WHAT YOU WILL DO :: If a line below falls between the line with "R6: 47k (U3/SCL, VA) -> 47k (DGND, LEVEL)" and the line with "U6: 24LC64 -> 24LC512", or is one of those two, output it exactly; output nothing else and no pictures.

Content revision data ::
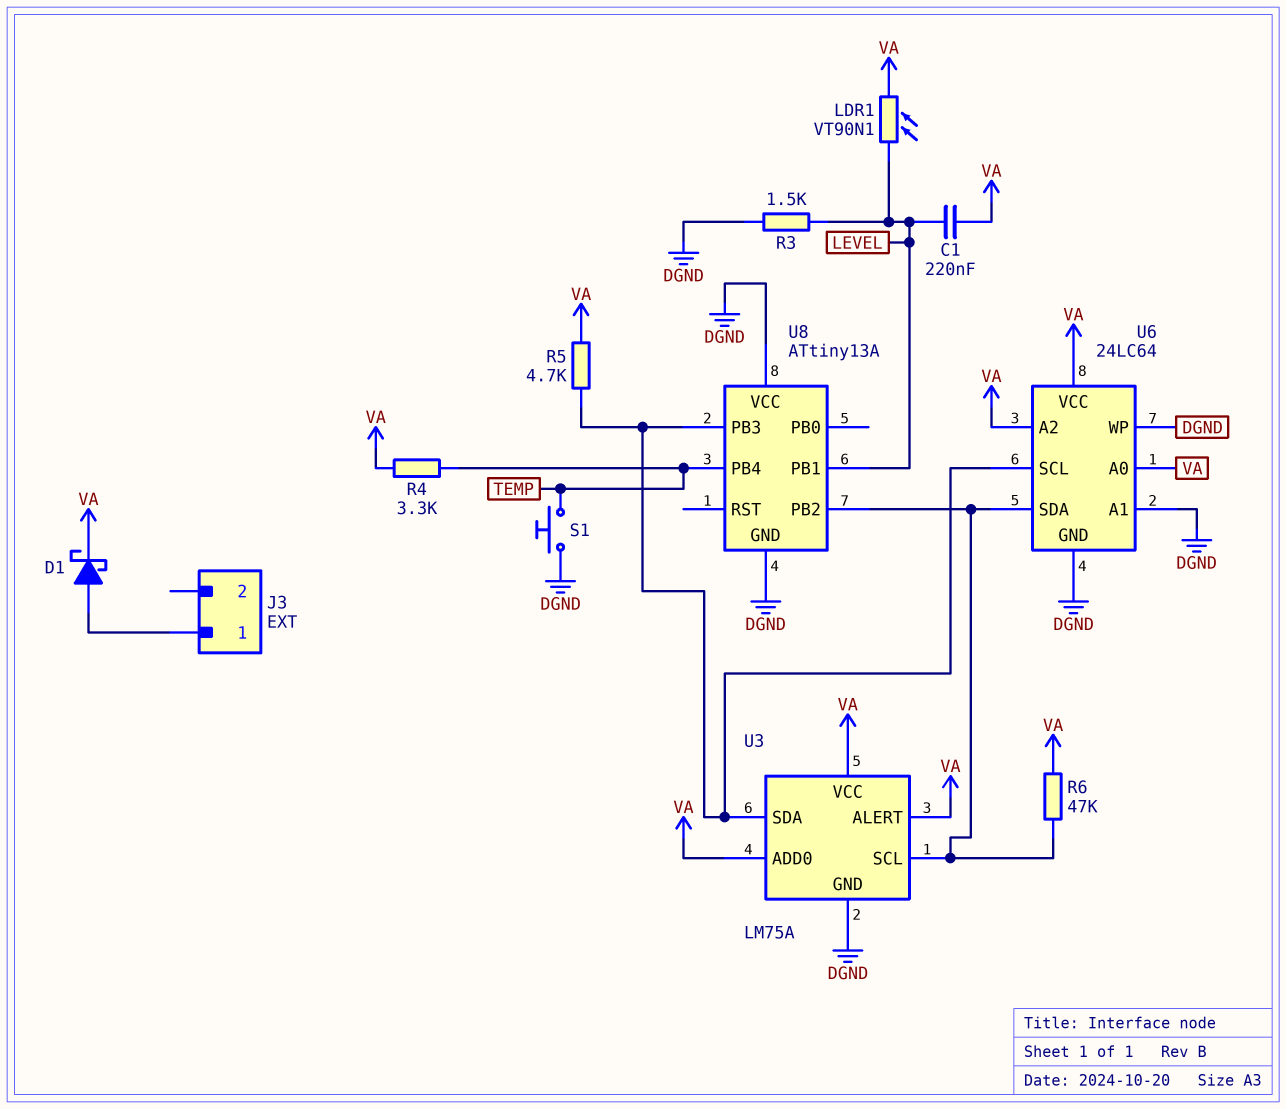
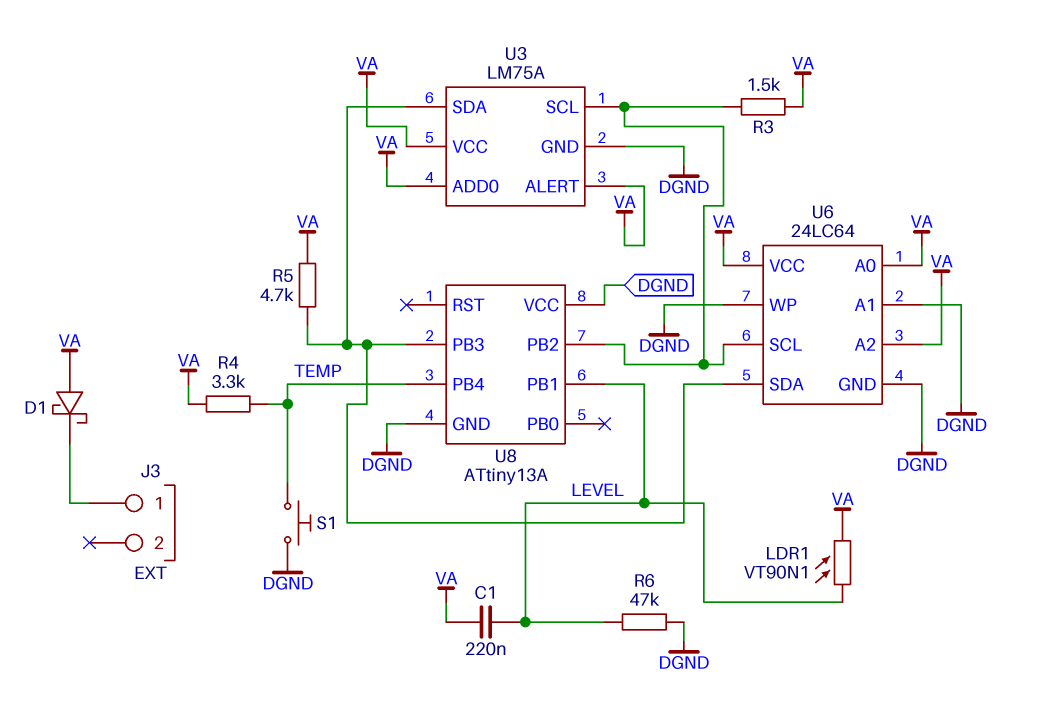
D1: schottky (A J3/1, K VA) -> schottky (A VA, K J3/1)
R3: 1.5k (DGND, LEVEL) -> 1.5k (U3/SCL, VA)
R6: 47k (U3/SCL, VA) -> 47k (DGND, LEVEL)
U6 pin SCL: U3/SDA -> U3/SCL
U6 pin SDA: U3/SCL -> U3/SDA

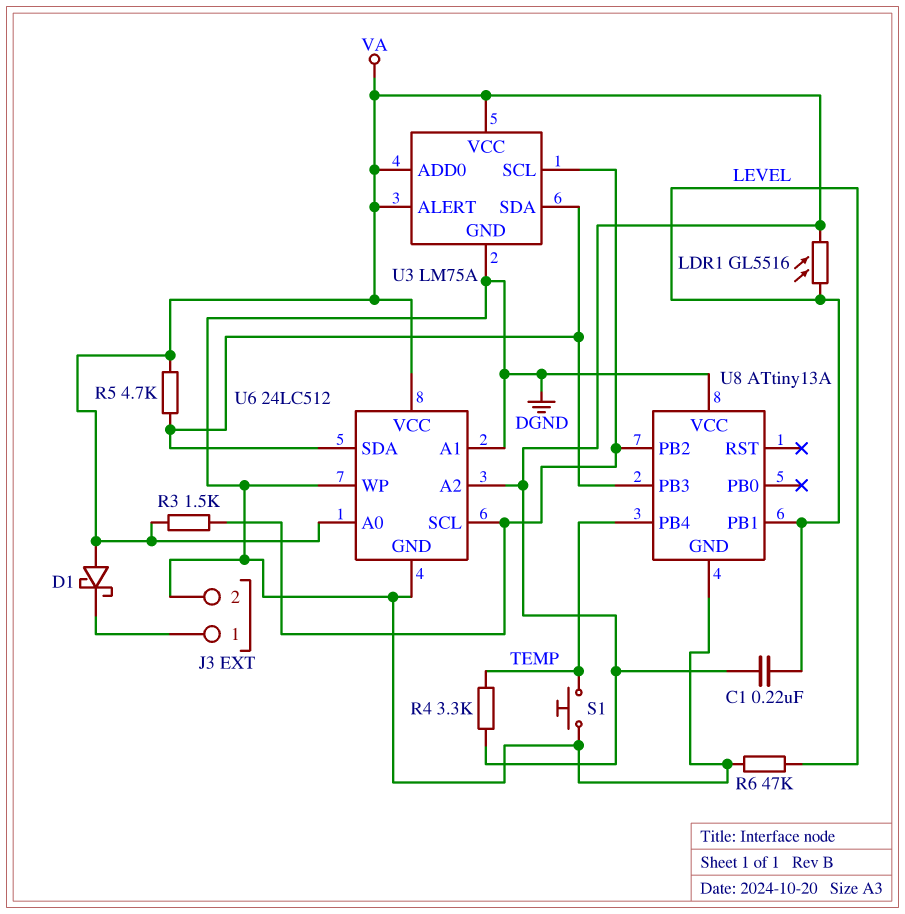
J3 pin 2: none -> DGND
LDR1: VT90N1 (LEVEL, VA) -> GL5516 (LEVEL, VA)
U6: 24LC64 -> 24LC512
* * *
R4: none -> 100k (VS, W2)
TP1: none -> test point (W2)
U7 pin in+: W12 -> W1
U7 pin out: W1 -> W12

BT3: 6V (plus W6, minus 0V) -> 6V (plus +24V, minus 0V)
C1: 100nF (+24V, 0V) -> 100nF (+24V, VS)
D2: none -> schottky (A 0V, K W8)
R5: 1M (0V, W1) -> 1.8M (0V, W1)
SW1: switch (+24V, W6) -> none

OUTPUT OF THE TASK ::
R6: 47k (U3/SCL, VA) -> 47k (DGND, LEVEL)
U6 pin SCL: U3/SDA -> U3/SCL
U6 pin SDA: U3/SCL -> U3/SDA

J3 pin 2: none -> DGND
LDR1: VT90N1 (LEVEL, VA) -> GL5516 (LEVEL, VA)
U6: 24LC64 -> 24LC512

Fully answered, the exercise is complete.